### What needs to be done
Find the line with "(484, 137) = (438, 93): blue" and the line with "(522, 128) = (706, 324): grey" in the entries below; output exactly those two lines, every line between them, and no others.

### Exercise data

- - - - -

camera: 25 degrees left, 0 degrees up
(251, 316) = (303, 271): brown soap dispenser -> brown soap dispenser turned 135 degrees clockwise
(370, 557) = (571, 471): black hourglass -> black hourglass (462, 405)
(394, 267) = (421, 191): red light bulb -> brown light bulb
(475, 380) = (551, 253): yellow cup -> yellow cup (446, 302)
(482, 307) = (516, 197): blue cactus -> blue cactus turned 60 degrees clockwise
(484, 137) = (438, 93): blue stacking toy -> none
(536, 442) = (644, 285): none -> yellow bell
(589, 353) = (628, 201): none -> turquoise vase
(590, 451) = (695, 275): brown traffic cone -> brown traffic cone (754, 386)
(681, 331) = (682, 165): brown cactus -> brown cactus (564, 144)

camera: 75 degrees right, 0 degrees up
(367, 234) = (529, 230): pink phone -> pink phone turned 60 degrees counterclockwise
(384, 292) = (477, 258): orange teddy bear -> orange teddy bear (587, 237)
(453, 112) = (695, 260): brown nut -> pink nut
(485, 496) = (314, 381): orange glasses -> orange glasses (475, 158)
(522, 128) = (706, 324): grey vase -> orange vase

- - - - -

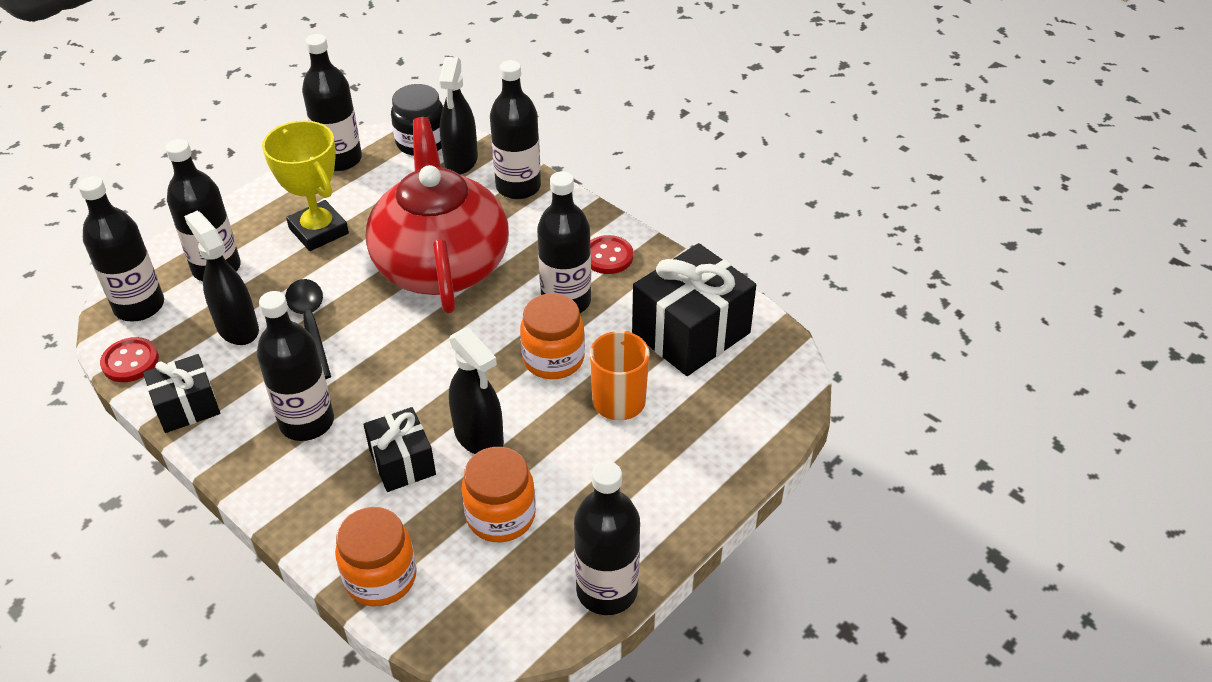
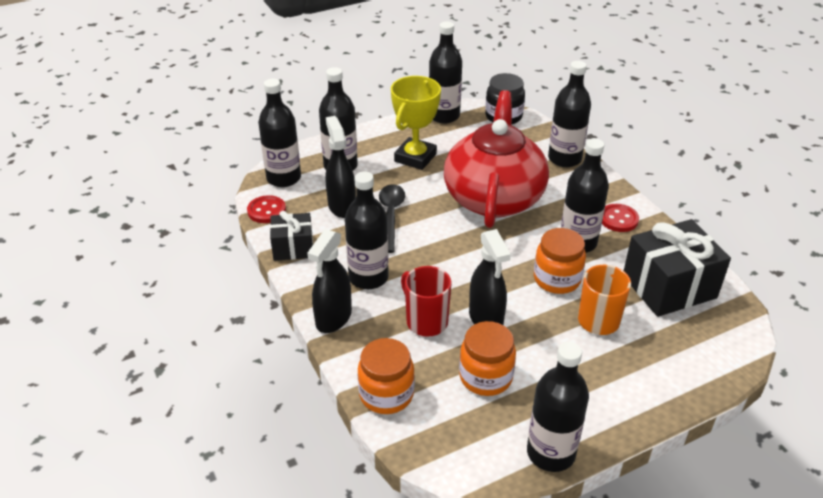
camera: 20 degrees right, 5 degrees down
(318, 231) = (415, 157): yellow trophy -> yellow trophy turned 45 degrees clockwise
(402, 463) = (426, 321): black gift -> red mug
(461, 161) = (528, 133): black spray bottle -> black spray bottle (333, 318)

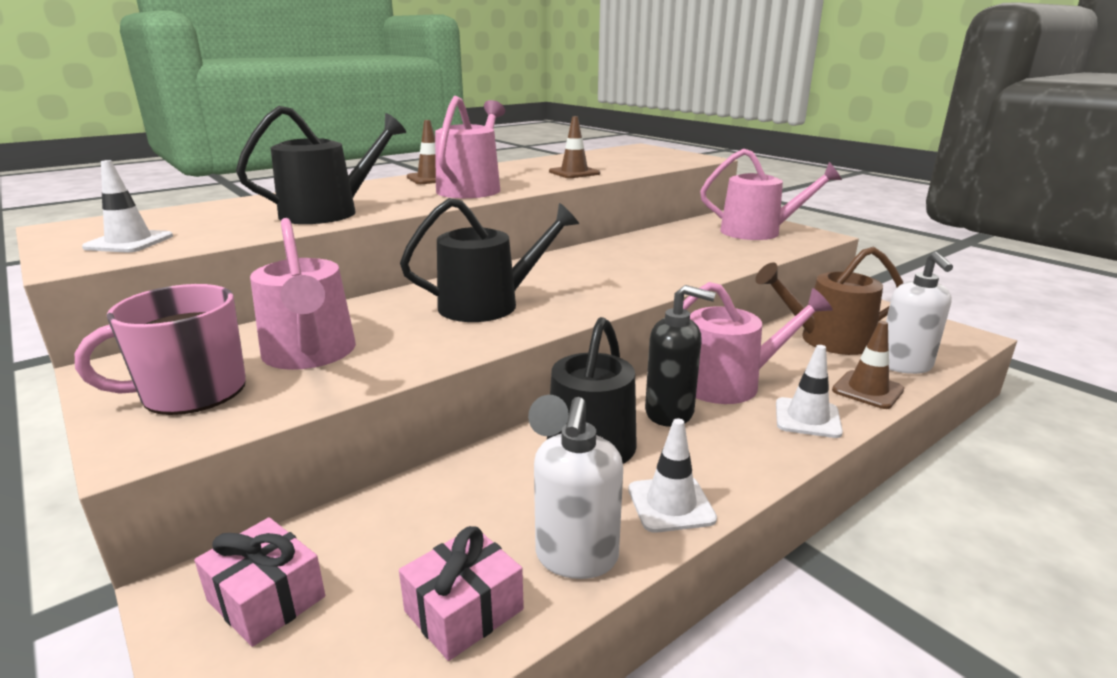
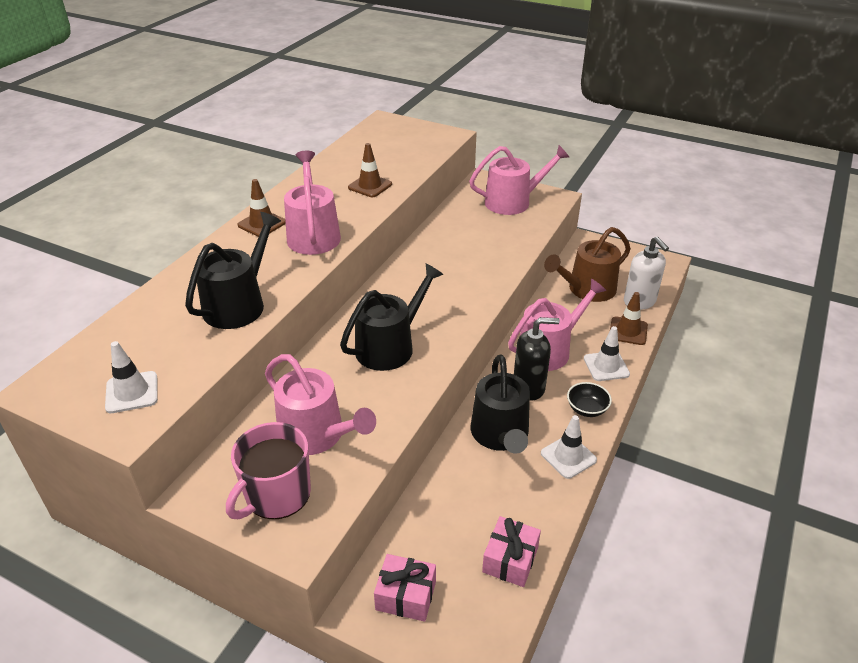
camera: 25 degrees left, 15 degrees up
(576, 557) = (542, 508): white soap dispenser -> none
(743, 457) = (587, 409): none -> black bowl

- - - - -

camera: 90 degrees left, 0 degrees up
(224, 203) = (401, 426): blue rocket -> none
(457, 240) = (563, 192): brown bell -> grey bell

- - - - -

### Answer for the task
(484, 137) = (438, 93): blue stacking toy -> none
(536, 442) = (644, 285): none -> yellow bell
(589, 353) = (628, 201): none -> turquoise vase
(590, 451) = (695, 275): brown traffic cone -> brown traffic cone (754, 386)
(681, 331) = (682, 165): brown cactus -> brown cactus (564, 144)

camera: 75 degrees right, 0 degrees up
(367, 234) = (529, 230): pink phone -> pink phone turned 60 degrees counterclockwise
(384, 292) = (477, 258): orange teddy bear -> orange teddy bear (587, 237)
(453, 112) = (695, 260): brown nut -> pink nut
(485, 496) = (314, 381): orange glasses -> orange glasses (475, 158)
(522, 128) = (706, 324): grey vase -> orange vase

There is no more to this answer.